* DESCRIPTION OF THE TASK *
Transcribe precisely those lines of the listing that fall between the line containing "Malin: [311,496,354,531] ->" and the last line, inclusive of both.

* SOURCE MATERIAL *
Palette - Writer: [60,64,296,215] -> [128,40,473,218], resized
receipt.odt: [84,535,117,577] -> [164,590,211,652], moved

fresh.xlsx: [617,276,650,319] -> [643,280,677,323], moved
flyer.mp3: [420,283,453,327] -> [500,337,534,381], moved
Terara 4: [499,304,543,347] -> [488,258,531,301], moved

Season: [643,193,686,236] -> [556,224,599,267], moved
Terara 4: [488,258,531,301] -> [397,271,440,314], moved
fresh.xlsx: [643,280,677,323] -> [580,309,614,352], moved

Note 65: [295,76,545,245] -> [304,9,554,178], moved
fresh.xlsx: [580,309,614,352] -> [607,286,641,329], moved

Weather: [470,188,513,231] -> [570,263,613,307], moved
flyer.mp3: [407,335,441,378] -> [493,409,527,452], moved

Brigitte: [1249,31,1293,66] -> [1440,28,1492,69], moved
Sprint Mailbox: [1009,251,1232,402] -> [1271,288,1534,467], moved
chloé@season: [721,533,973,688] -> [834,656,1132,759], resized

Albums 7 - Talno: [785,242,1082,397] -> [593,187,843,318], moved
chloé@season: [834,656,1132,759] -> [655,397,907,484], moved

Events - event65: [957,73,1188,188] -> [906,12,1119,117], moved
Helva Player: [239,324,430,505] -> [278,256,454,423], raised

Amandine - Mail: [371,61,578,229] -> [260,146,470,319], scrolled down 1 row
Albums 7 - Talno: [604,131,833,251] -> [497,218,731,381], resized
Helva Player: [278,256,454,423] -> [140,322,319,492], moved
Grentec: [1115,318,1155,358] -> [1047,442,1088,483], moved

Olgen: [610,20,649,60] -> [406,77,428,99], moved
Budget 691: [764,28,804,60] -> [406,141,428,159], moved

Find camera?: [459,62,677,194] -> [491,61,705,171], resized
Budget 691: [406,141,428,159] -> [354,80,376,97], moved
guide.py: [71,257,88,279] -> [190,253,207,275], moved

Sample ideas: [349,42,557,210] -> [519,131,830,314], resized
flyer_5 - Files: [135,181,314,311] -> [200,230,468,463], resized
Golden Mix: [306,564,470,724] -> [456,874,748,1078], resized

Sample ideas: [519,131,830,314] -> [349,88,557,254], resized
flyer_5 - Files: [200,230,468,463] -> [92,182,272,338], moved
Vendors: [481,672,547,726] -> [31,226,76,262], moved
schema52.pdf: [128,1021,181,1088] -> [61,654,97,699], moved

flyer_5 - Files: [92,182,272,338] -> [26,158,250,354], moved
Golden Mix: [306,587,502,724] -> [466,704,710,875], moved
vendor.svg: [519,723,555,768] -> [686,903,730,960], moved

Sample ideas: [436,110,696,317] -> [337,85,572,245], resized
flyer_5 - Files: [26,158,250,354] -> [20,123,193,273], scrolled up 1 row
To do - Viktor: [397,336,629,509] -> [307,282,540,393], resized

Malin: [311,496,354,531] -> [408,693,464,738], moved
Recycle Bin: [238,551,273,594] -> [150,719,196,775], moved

* WRITTEN SOLUTION *
Malin: [311,496,354,531] -> [408,693,464,738], moved
Recycle Bin: [238,551,273,594] -> [150,719,196,775], moved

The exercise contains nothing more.